* RECORDS SHOWN
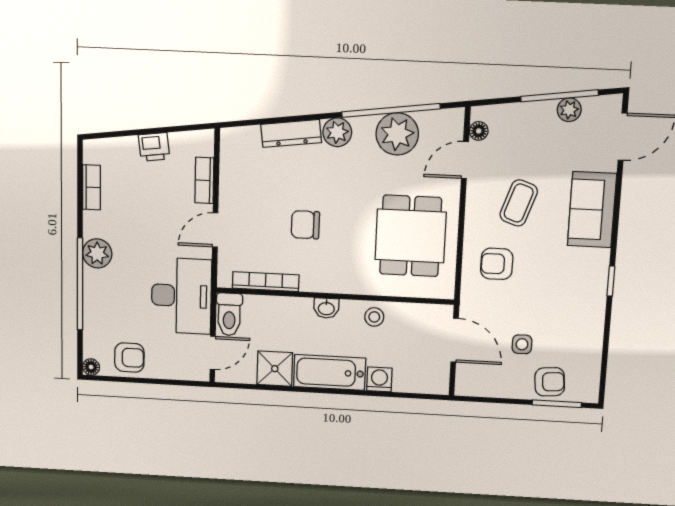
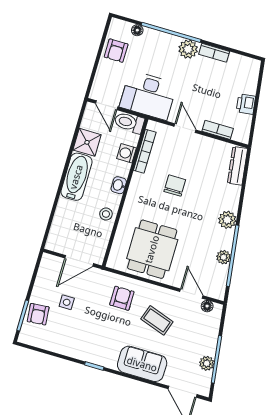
dresser: (291, 133) -> (237, 166), moved
plant: (397, 134) -> (223, 257), width x0.53, depth x0.53
bookcase: (92, 187) -> (214, 53), moved
dining table: (411, 236) -> (152, 249), turned 90
floor lamp: (91, 367) -> (137, 30), moved
washing machine: (379, 379) -> (126, 153), moved, turned 180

* EXERCISE PROMPT
What is needed is every line from the data above that includes the string "moved", copied out.

* RESPONSE TO THIS EXERCISE
dresser: (291, 133) -> (237, 166), moved
bookcase: (92, 187) -> (214, 53), moved
floor lamp: (91, 367) -> (137, 30), moved
washing machine: (379, 379) -> (126, 153), moved, turned 180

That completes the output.